▶ [WORK TO BE COMPLETED]: The listing needs restating word for word.

▶ [DATA SECTION]:
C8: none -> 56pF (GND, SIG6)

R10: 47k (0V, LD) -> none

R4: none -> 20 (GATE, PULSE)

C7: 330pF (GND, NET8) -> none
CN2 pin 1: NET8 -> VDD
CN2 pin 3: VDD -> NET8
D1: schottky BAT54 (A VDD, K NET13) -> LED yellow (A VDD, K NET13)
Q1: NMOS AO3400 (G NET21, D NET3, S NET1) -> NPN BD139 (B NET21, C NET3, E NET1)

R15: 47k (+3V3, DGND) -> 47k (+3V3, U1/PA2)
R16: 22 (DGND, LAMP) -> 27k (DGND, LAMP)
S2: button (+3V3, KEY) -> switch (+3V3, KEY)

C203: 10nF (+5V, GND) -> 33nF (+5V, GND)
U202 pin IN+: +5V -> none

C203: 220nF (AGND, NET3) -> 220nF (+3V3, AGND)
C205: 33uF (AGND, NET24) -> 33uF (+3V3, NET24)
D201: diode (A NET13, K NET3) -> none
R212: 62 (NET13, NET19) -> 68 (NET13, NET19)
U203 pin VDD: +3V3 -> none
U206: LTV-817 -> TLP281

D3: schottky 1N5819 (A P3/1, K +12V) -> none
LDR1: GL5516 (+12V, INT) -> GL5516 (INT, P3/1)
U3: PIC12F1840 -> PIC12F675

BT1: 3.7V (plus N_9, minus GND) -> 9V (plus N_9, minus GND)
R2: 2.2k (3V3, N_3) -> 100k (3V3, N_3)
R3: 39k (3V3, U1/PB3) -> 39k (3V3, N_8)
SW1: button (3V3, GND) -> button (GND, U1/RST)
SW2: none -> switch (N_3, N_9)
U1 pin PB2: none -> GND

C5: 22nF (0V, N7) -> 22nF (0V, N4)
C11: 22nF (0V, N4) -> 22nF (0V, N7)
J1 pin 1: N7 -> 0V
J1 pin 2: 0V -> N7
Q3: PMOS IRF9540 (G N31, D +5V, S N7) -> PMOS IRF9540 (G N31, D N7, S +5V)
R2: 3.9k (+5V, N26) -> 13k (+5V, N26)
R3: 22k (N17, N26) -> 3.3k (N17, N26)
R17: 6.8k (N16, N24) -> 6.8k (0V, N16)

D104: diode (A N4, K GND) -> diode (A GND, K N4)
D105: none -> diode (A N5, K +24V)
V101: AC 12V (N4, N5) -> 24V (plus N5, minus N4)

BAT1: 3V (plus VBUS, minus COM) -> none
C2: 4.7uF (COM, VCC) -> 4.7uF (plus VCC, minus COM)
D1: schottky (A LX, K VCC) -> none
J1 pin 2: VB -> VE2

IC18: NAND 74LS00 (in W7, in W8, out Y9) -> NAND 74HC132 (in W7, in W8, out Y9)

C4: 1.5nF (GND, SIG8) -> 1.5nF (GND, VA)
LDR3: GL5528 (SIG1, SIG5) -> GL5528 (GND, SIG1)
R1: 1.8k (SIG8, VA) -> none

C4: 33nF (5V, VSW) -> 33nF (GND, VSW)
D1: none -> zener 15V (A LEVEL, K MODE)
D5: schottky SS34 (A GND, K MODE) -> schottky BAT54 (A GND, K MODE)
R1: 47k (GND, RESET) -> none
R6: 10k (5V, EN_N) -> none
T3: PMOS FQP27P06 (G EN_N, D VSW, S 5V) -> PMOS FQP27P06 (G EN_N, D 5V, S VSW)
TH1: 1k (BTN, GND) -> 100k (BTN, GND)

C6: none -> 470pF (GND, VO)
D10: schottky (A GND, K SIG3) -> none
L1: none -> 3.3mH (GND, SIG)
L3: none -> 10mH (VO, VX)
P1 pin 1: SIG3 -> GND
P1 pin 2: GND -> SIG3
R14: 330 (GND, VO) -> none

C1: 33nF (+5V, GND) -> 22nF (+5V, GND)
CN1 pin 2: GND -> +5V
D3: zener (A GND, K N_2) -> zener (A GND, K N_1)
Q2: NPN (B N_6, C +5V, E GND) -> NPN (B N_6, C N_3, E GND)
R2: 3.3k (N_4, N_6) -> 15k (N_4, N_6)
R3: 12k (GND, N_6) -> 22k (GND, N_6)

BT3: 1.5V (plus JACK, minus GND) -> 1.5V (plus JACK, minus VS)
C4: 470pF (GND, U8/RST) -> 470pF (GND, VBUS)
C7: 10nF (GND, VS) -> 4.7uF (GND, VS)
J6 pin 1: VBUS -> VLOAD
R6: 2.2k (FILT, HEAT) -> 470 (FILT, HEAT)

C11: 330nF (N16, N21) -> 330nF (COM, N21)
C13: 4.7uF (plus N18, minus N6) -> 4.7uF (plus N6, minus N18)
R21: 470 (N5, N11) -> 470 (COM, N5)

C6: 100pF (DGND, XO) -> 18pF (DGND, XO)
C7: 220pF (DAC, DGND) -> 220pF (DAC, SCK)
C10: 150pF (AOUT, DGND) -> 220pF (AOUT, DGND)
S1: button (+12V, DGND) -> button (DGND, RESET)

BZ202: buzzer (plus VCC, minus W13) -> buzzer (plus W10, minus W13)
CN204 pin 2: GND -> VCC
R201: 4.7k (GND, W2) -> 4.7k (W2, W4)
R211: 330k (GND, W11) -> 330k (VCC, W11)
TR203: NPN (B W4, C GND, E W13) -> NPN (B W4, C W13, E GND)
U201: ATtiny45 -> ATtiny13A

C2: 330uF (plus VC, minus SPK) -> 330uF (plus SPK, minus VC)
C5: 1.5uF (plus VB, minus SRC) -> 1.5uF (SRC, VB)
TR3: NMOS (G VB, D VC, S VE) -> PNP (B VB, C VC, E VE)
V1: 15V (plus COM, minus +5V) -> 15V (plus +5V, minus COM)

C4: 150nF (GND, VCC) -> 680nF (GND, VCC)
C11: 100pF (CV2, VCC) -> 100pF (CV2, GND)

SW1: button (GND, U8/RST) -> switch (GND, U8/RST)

▶ [RESULT OF THE TASK]:
C8: none -> 56pF (GND, SIG6)

R10: 47k (0V, LD) -> none

R4: none -> 20 (GATE, PULSE)

C7: 330pF (GND, NET8) -> none
CN2 pin 1: NET8 -> VDD
CN2 pin 3: VDD -> NET8
D1: schottky BAT54 (A VDD, K NET13) -> LED yellow (A VDD, K NET13)
Q1: NMOS AO3400 (G NET21, D NET3, S NET1) -> NPN BD139 (B NET21, C NET3, E NET1)

R15: 47k (+3V3, DGND) -> 47k (+3V3, U1/PA2)
R16: 22 (DGND, LAMP) -> 27k (DGND, LAMP)
S2: button (+3V3, KEY) -> switch (+3V3, KEY)

C203: 10nF (+5V, GND) -> 33nF (+5V, GND)
U202 pin IN+: +5V -> none

C203: 220nF (AGND, NET3) -> 220nF (+3V3, AGND)
C205: 33uF (AGND, NET24) -> 33uF (+3V3, NET24)
D201: diode (A NET13, K NET3) -> none
R212: 62 (NET13, NET19) -> 68 (NET13, NET19)
U203 pin VDD: +3V3 -> none
U206: LTV-817 -> TLP281

D3: schottky 1N5819 (A P3/1, K +12V) -> none
LDR1: GL5516 (+12V, INT) -> GL5516 (INT, P3/1)
U3: PIC12F1840 -> PIC12F675

BT1: 3.7V (plus N_9, minus GND) -> 9V (plus N_9, minus GND)
R2: 2.2k (3V3, N_3) -> 100k (3V3, N_3)
R3: 39k (3V3, U1/PB3) -> 39k (3V3, N_8)
SW1: button (3V3, GND) -> button (GND, U1/RST)
SW2: none -> switch (N_3, N_9)
U1 pin PB2: none -> GND

C5: 22nF (0V, N7) -> 22nF (0V, N4)
C11: 22nF (0V, N4) -> 22nF (0V, N7)
J1 pin 1: N7 -> 0V
J1 pin 2: 0V -> N7
Q3: PMOS IRF9540 (G N31, D +5V, S N7) -> PMOS IRF9540 (G N31, D N7, S +5V)
R2: 3.9k (+5V, N26) -> 13k (+5V, N26)
R3: 22k (N17, N26) -> 3.3k (N17, N26)
R17: 6.8k (N16, N24) -> 6.8k (0V, N16)

D104: diode (A N4, K GND) -> diode (A GND, K N4)
D105: none -> diode (A N5, K +24V)
V101: AC 12V (N4, N5) -> 24V (plus N5, minus N4)

BAT1: 3V (plus VBUS, minus COM) -> none
C2: 4.7uF (COM, VCC) -> 4.7uF (plus VCC, minus COM)
D1: schottky (A LX, K VCC) -> none
J1 pin 2: VB -> VE2

IC18: NAND 74LS00 (in W7, in W8, out Y9) -> NAND 74HC132 (in W7, in W8, out Y9)

C4: 1.5nF (GND, SIG8) -> 1.5nF (GND, VA)
LDR3: GL5528 (SIG1, SIG5) -> GL5528 (GND, SIG1)
R1: 1.8k (SIG8, VA) -> none

C4: 33nF (5V, VSW) -> 33nF (GND, VSW)
D1: none -> zener 15V (A LEVEL, K MODE)
D5: schottky SS34 (A GND, K MODE) -> schottky BAT54 (A GND, K MODE)
R1: 47k (GND, RESET) -> none
R6: 10k (5V, EN_N) -> none
T3: PMOS FQP27P06 (G EN_N, D VSW, S 5V) -> PMOS FQP27P06 (G EN_N, D 5V, S VSW)
TH1: 1k (BTN, GND) -> 100k (BTN, GND)

C6: none -> 470pF (GND, VO)
D10: schottky (A GND, K SIG3) -> none
L1: none -> 3.3mH (GND, SIG)
L3: none -> 10mH (VO, VX)
P1 pin 1: SIG3 -> GND
P1 pin 2: GND -> SIG3
R14: 330 (GND, VO) -> none

C1: 33nF (+5V, GND) -> 22nF (+5V, GND)
CN1 pin 2: GND -> +5V
D3: zener (A GND, K N_2) -> zener (A GND, K N_1)
Q2: NPN (B N_6, C +5V, E GND) -> NPN (B N_6, C N_3, E GND)
R2: 3.3k (N_4, N_6) -> 15k (N_4, N_6)
R3: 12k (GND, N_6) -> 22k (GND, N_6)

BT3: 1.5V (plus JACK, minus GND) -> 1.5V (plus JACK, minus VS)
C4: 470pF (GND, U8/RST) -> 470pF (GND, VBUS)
C7: 10nF (GND, VS) -> 4.7uF (GND, VS)
J6 pin 1: VBUS -> VLOAD
R6: 2.2k (FILT, HEAT) -> 470 (FILT, HEAT)

C11: 330nF (N16, N21) -> 330nF (COM, N21)
C13: 4.7uF (plus N18, minus N6) -> 4.7uF (plus N6, minus N18)
R21: 470 (N5, N11) -> 470 (COM, N5)

C6: 100pF (DGND, XO) -> 18pF (DGND, XO)
C7: 220pF (DAC, DGND) -> 220pF (DAC, SCK)
C10: 150pF (AOUT, DGND) -> 220pF (AOUT, DGND)
S1: button (+12V, DGND) -> button (DGND, RESET)

BZ202: buzzer (plus VCC, minus W13) -> buzzer (plus W10, minus W13)
CN204 pin 2: GND -> VCC
R201: 4.7k (GND, W2) -> 4.7k (W2, W4)
R211: 330k (GND, W11) -> 330k (VCC, W11)
TR203: NPN (B W4, C GND, E W13) -> NPN (B W4, C W13, E GND)
U201: ATtiny45 -> ATtiny13A

C2: 330uF (plus VC, minus SPK) -> 330uF (plus SPK, minus VC)
C5: 1.5uF (plus VB, minus SRC) -> 1.5uF (SRC, VB)
TR3: NMOS (G VB, D VC, S VE) -> PNP (B VB, C VC, E VE)
V1: 15V (plus COM, minus +5V) -> 15V (plus +5V, minus COM)

C4: 150nF (GND, VCC) -> 680nF (GND, VCC)
C11: 100pF (CV2, VCC) -> 100pF (CV2, GND)

SW1: button (GND, U8/RST) -> switch (GND, U8/RST)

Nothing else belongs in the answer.